*** Opening of Data shown ***
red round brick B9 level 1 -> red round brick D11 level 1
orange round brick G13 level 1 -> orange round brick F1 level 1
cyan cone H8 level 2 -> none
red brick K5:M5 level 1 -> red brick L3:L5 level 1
*** Close of Data shown ***
- Directions -
Say how many lines of the listing above contain "brick", giving nothing but the number.

- Reply to the exercise -
3